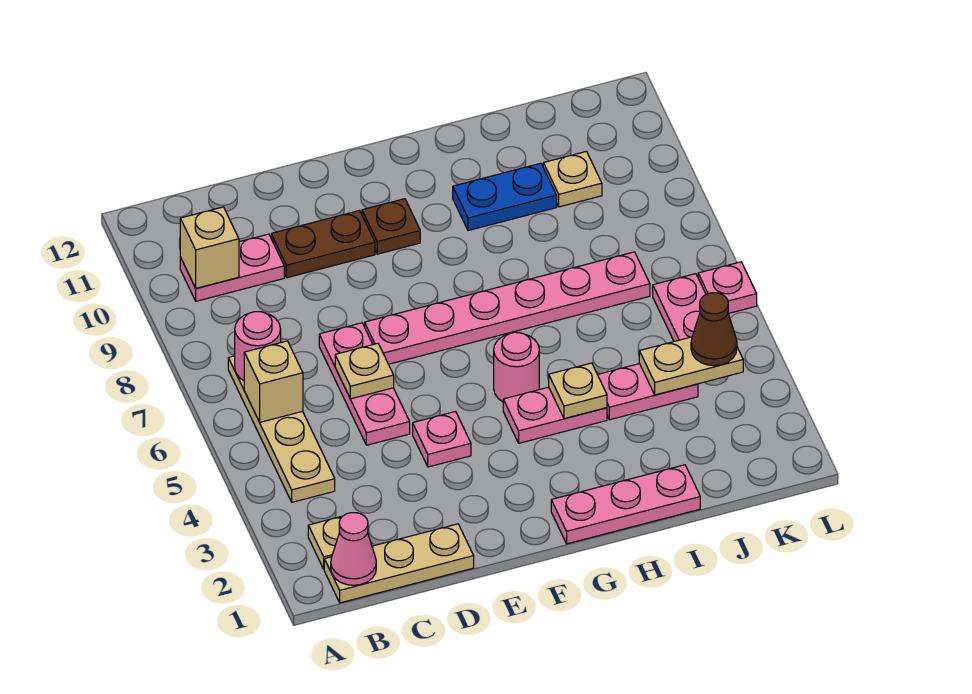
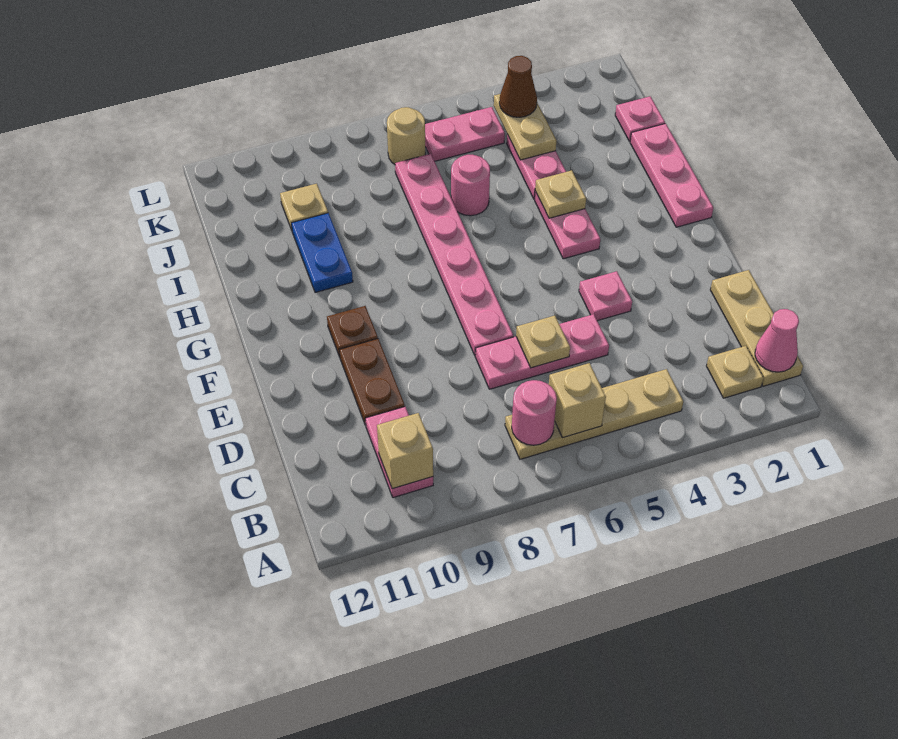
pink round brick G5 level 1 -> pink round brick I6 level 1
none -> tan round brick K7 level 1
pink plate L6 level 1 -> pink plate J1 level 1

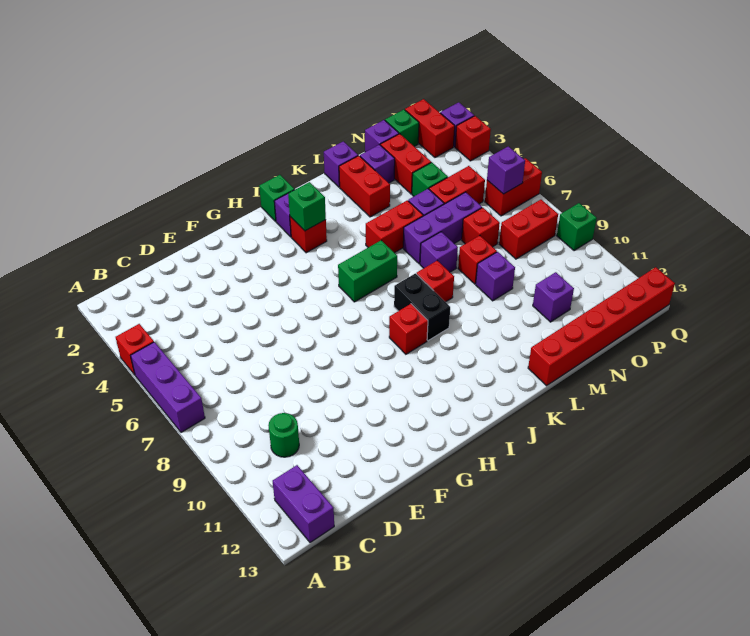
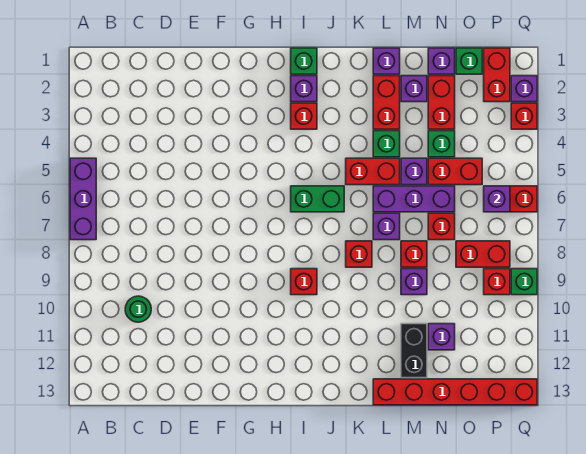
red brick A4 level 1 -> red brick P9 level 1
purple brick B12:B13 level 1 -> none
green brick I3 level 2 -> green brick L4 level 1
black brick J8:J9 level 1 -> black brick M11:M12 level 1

--

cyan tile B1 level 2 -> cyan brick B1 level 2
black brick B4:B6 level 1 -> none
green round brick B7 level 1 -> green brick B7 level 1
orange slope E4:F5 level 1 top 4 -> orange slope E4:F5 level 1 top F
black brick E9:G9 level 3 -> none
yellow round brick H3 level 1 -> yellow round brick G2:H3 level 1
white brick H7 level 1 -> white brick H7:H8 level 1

==

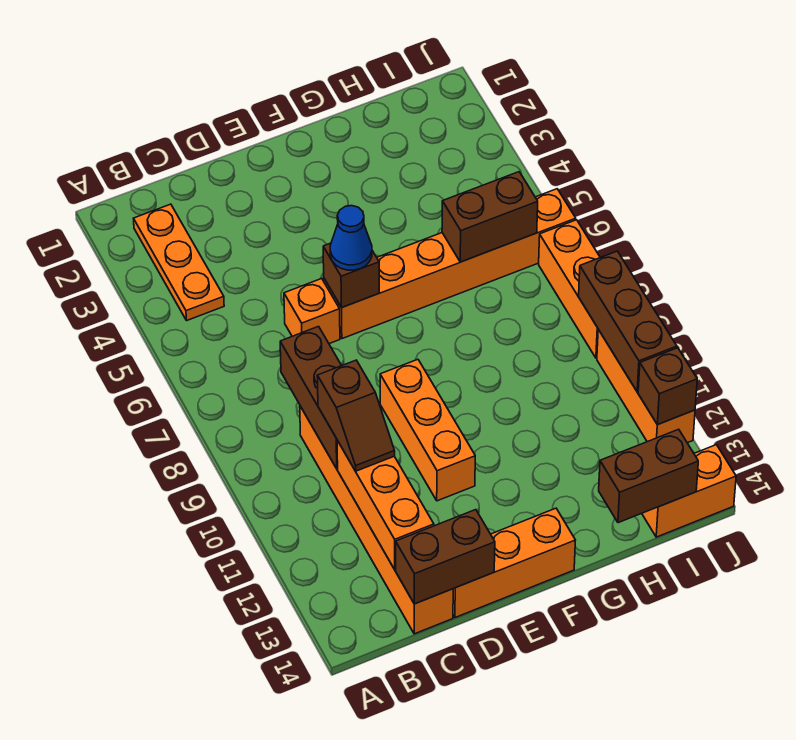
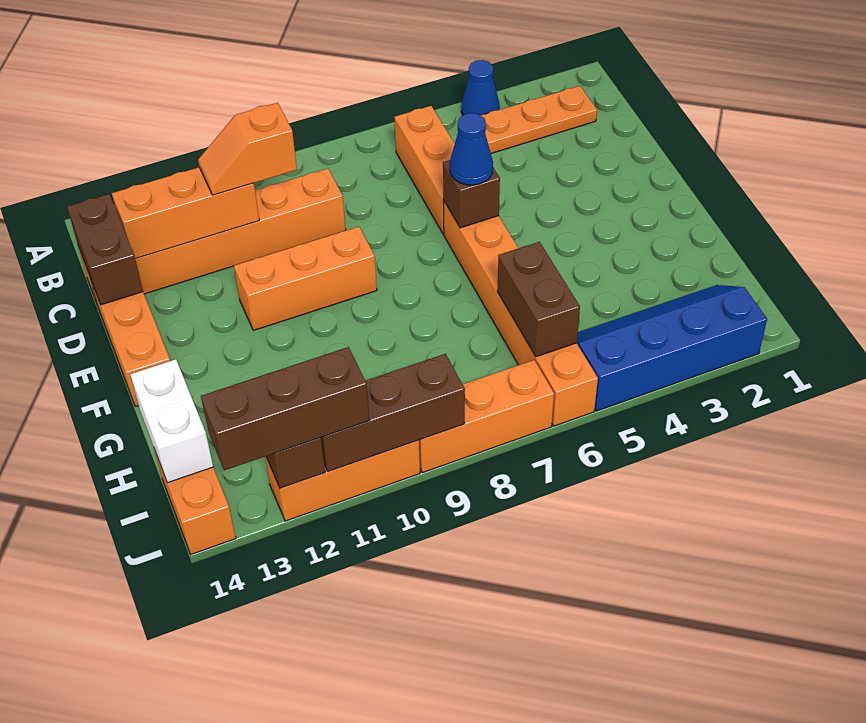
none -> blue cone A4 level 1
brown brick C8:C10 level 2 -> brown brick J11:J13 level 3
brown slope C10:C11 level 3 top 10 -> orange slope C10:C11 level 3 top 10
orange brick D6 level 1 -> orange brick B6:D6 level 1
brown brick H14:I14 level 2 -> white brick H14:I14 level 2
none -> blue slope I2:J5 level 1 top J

#### [WHAT TO DO]
Determine how many lines of the data include the word "green". Reply with the count and no other text.

#### [RESULT]
2